= Beginning of Section =

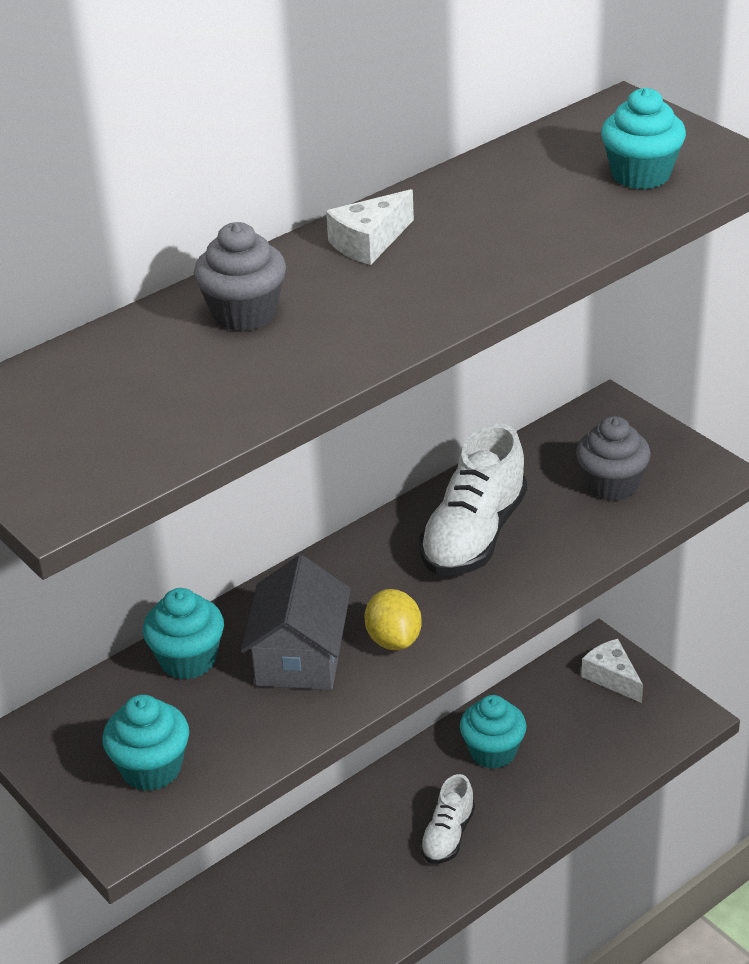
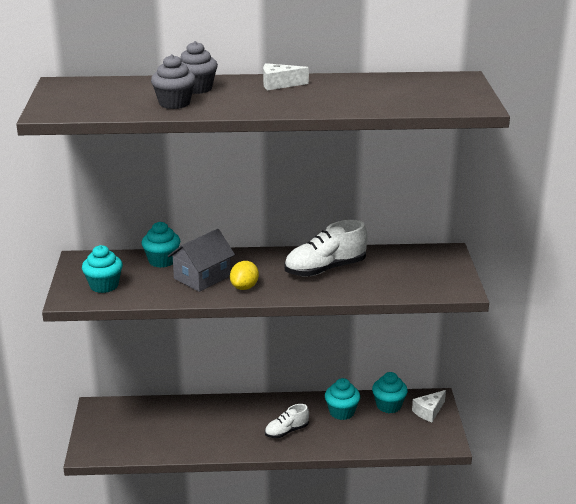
camera: 35 degrees right, 10 degrees down
grey cupcake [576,416,651,501] -> grey cupcake moved to [151,54,196,109]
white cheese [581,639,643,703] -> white cheese turned 135 degrees counterclockwise [412,390,446,422]
turquoise cupcake [601,88,686,189] -> turquoise cupcake moved to [372,372,408,413]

= End of Section =

#### ABOUT THIS EXERCISE:
Count every line in the data where the string "moved" occurs. Give nothing except the number.

#### RESPONSE BELOW:
2